# Data excerpts
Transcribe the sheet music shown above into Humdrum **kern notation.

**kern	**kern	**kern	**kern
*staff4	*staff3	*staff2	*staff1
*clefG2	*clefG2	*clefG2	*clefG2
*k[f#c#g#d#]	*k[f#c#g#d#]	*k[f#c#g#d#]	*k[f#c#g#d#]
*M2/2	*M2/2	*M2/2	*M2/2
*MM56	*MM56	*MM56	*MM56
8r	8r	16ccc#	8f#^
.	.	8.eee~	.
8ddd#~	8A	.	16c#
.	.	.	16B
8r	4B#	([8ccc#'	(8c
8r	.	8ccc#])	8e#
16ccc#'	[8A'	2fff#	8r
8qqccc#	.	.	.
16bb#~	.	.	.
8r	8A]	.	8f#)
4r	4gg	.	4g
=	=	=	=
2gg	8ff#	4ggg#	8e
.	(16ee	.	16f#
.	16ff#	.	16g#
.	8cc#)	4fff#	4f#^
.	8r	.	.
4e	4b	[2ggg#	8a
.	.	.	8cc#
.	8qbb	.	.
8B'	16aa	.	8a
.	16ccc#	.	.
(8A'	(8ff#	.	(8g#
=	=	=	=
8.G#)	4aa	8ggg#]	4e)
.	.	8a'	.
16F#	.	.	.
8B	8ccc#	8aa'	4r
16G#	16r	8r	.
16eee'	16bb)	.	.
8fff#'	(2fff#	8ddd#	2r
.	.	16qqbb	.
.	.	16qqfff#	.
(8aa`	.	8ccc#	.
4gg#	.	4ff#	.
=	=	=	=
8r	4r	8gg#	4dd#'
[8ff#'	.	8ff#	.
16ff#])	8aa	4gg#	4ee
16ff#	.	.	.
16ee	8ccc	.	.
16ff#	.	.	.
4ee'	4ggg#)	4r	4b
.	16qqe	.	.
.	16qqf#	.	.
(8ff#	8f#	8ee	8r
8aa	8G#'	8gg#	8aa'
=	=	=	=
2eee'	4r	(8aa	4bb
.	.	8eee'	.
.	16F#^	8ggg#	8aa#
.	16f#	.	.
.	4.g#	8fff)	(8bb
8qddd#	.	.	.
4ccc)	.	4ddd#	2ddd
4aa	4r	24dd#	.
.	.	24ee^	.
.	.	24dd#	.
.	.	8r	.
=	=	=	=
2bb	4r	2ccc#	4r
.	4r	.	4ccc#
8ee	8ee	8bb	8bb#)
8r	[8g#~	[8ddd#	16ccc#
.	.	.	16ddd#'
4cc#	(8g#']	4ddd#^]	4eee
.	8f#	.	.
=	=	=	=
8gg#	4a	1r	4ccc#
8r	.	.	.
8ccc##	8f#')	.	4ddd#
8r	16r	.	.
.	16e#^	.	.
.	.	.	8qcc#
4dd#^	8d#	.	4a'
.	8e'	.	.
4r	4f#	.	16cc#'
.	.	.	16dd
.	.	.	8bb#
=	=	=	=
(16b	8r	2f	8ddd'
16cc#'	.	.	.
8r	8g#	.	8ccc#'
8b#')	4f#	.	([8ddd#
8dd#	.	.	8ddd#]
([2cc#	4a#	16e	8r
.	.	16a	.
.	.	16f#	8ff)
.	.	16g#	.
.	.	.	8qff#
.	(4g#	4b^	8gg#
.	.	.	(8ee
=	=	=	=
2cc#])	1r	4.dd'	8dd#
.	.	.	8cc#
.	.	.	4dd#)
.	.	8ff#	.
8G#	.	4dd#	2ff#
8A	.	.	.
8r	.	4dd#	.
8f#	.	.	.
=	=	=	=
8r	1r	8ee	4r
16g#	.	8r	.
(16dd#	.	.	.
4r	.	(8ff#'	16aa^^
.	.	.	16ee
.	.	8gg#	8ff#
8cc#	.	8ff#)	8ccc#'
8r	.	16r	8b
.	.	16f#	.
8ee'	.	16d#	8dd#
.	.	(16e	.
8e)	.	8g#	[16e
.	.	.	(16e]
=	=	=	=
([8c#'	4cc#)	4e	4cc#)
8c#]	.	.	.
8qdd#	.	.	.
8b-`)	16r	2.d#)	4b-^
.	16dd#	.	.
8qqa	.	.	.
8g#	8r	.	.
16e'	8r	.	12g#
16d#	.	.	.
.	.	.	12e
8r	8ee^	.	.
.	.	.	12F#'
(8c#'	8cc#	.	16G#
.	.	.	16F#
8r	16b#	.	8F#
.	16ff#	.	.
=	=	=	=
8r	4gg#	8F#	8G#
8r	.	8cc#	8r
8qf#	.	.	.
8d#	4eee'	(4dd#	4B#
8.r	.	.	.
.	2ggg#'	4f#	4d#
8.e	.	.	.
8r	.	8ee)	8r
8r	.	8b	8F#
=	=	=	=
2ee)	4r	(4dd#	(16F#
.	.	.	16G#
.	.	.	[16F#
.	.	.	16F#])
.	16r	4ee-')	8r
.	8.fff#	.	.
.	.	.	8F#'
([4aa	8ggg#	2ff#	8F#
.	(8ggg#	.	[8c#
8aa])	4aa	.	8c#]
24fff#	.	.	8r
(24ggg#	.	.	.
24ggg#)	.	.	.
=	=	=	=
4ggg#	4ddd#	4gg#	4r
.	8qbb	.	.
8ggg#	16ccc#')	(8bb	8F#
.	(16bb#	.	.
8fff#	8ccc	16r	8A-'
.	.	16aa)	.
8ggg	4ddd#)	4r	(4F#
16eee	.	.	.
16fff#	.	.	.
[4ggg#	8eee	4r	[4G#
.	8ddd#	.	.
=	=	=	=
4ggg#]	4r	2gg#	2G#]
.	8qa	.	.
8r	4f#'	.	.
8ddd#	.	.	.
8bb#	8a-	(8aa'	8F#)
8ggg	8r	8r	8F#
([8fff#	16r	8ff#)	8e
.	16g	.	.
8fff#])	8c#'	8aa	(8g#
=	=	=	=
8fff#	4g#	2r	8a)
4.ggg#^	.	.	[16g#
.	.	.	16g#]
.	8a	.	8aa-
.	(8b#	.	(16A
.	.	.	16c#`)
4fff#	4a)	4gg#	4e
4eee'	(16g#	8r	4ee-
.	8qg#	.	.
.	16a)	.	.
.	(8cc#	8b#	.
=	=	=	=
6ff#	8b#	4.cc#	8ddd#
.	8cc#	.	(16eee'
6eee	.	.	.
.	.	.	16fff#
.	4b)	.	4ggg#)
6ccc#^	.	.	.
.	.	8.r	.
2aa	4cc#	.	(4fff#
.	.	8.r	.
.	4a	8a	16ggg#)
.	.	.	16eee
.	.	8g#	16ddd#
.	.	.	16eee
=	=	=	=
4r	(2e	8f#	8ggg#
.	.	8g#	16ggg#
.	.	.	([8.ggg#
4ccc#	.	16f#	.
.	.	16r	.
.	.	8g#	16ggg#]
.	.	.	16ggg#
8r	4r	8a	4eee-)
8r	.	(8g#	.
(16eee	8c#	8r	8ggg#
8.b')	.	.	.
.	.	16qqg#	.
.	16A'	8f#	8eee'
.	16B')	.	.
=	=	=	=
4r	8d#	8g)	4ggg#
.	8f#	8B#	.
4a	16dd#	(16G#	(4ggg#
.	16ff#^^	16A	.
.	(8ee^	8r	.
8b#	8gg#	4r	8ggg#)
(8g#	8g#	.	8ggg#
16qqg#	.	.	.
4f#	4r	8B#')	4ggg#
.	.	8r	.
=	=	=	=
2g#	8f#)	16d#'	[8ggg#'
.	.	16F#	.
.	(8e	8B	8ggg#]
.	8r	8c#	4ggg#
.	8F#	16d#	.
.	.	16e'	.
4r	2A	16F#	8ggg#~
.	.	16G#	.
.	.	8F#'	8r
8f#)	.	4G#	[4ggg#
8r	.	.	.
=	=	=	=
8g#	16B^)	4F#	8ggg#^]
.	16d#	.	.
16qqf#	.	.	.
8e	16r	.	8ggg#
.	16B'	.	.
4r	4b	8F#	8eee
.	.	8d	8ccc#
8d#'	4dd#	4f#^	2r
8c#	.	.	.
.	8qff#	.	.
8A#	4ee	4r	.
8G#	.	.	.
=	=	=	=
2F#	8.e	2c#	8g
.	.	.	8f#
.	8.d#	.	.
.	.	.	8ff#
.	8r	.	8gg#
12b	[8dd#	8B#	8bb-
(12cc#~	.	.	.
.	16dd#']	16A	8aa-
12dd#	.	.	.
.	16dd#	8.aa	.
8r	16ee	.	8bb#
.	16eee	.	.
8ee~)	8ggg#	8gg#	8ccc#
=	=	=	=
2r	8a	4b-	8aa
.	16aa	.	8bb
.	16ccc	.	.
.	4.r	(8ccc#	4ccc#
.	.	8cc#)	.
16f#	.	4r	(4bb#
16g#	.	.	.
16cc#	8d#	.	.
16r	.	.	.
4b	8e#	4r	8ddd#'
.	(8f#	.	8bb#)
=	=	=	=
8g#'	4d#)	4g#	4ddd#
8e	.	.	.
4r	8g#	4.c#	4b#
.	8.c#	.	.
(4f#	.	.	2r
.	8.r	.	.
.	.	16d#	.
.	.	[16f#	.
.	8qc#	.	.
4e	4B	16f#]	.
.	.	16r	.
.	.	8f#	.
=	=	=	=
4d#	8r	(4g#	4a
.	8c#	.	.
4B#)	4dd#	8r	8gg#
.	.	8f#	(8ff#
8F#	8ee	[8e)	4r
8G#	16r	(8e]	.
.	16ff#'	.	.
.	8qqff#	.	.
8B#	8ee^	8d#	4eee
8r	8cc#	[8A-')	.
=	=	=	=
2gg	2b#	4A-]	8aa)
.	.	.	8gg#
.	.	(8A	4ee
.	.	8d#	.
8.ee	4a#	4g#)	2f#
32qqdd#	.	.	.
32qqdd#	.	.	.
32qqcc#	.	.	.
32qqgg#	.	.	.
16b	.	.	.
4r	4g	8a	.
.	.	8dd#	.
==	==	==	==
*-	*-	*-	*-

...

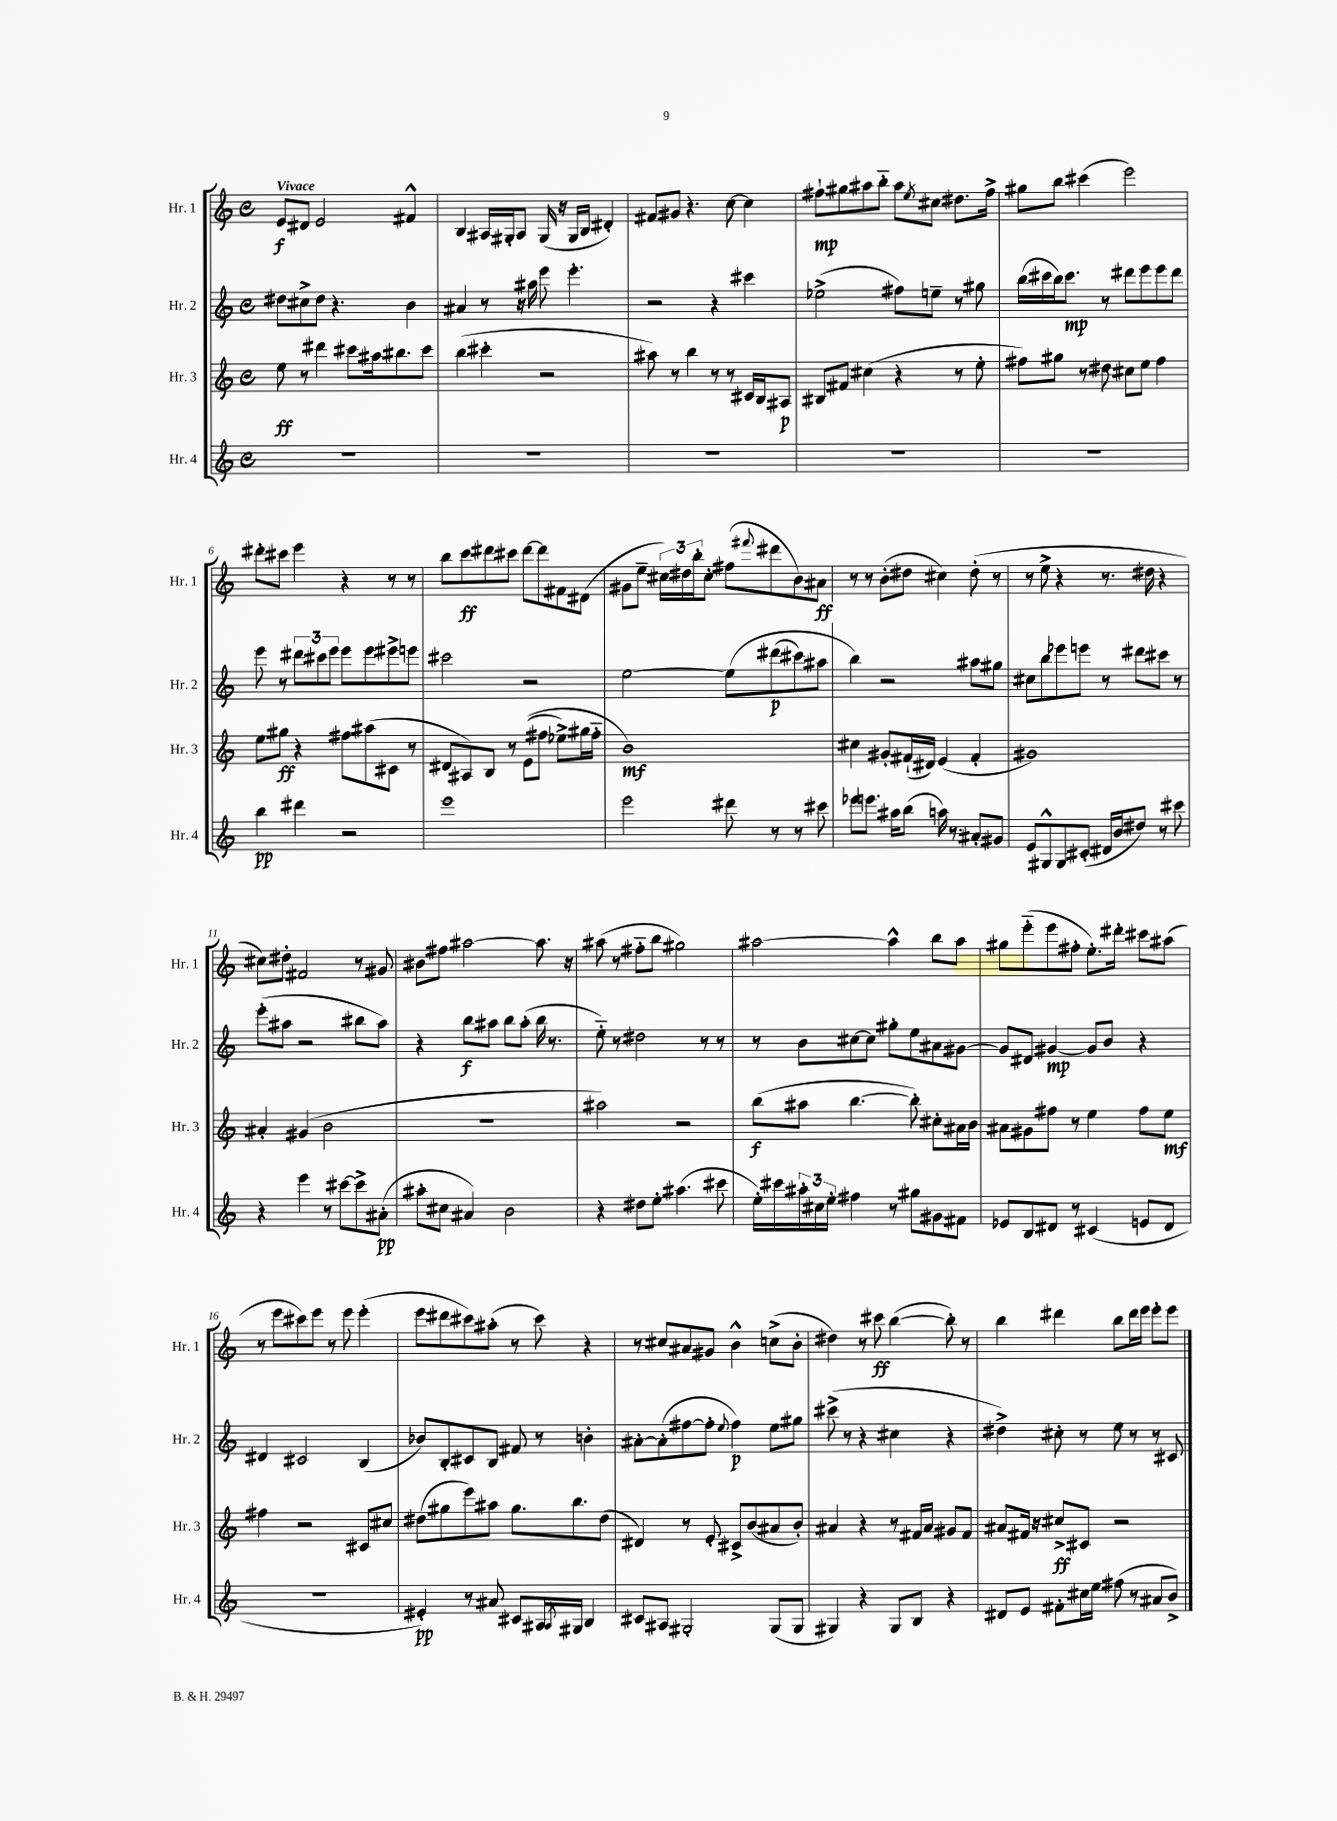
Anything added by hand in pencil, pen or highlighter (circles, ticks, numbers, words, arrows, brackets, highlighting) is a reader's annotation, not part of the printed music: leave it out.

* * *

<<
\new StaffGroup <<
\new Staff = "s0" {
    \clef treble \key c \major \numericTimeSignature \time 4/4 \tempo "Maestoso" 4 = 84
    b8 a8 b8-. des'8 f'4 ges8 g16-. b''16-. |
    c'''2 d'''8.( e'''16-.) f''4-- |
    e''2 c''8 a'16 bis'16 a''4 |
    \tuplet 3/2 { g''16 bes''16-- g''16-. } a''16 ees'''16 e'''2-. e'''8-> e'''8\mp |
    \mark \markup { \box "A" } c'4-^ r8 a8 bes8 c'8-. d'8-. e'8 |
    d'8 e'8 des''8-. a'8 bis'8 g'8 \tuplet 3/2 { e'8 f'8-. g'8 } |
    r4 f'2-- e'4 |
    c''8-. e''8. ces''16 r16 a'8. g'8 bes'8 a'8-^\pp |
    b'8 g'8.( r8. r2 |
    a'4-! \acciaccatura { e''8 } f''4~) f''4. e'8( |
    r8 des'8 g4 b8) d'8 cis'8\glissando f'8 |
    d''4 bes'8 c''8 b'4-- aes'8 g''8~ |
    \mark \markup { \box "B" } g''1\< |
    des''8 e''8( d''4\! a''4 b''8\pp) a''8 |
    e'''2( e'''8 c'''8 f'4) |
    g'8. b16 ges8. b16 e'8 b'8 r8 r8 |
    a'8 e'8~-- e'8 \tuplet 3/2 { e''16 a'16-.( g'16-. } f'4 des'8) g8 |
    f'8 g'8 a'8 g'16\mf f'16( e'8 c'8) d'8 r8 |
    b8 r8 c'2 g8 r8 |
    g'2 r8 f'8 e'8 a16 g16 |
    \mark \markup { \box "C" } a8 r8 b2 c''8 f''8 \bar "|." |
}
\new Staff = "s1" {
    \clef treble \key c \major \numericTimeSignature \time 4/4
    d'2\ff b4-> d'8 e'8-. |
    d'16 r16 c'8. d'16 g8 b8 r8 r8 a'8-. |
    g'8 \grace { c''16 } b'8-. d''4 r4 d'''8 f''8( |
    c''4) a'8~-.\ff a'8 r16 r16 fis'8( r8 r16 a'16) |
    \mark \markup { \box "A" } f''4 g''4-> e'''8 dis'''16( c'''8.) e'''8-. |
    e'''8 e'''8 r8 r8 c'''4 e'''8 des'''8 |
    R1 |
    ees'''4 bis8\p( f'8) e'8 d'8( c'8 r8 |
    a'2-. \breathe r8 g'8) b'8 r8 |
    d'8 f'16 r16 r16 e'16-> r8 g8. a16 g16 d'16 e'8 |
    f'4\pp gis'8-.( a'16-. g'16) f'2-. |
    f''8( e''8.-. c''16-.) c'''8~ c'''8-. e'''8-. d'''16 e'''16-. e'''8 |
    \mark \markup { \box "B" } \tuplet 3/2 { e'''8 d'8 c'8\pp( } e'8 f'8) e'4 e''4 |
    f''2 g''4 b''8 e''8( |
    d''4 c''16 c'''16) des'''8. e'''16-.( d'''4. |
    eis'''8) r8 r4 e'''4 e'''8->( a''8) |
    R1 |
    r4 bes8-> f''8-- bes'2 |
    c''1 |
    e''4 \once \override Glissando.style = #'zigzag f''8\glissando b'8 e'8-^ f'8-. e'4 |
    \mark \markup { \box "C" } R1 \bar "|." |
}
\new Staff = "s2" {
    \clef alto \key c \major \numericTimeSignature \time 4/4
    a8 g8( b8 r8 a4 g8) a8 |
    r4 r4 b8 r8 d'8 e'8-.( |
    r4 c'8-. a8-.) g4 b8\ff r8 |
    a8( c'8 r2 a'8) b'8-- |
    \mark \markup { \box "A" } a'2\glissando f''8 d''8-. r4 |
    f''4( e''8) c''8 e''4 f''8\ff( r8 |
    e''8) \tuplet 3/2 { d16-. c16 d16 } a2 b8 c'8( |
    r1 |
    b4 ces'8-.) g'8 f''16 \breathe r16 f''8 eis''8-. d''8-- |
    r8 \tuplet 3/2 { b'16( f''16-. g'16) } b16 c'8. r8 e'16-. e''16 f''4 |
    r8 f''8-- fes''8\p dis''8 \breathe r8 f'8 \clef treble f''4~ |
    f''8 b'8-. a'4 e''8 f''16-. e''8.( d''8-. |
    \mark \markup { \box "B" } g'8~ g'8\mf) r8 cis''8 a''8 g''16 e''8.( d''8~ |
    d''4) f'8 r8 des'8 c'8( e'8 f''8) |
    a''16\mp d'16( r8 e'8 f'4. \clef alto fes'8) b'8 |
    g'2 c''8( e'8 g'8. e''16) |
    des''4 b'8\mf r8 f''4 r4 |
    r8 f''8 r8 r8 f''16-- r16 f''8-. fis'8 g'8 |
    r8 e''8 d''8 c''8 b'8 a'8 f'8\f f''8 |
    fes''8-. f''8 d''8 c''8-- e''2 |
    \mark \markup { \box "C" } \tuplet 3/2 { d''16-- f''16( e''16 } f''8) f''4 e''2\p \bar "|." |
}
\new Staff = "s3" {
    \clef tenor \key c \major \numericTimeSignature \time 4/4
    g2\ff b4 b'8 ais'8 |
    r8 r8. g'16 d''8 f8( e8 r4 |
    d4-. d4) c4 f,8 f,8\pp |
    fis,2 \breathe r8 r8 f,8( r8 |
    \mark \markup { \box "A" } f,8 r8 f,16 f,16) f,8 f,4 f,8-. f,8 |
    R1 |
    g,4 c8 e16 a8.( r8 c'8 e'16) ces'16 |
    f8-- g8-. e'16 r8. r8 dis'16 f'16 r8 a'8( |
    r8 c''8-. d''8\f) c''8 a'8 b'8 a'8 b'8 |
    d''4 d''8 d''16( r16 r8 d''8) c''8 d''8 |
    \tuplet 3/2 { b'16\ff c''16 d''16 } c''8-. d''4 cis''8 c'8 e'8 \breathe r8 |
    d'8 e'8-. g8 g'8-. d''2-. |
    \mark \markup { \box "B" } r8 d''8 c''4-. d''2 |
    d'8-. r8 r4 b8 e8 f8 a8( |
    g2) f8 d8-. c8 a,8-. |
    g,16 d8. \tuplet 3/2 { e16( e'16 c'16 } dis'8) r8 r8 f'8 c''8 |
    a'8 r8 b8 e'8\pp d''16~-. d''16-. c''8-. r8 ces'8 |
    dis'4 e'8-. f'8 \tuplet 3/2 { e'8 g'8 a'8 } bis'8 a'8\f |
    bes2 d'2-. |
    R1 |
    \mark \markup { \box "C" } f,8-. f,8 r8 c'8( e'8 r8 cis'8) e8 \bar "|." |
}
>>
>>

# Stated exercise
Pick out each line of the entries above that contains the string "glissando", and copy those lines.

# Reply to the exercise
    r8 des'8 g4 b8) d'8 cis'8\glissando f'8 |
    e''4 \once \override Glissando.style = #'zigzag f''8\glissando b'8 e'8-^ f'8-. e'4 |
    \mark \markup { \box "A" } a'2\glissando f''8 d''8-. r4 |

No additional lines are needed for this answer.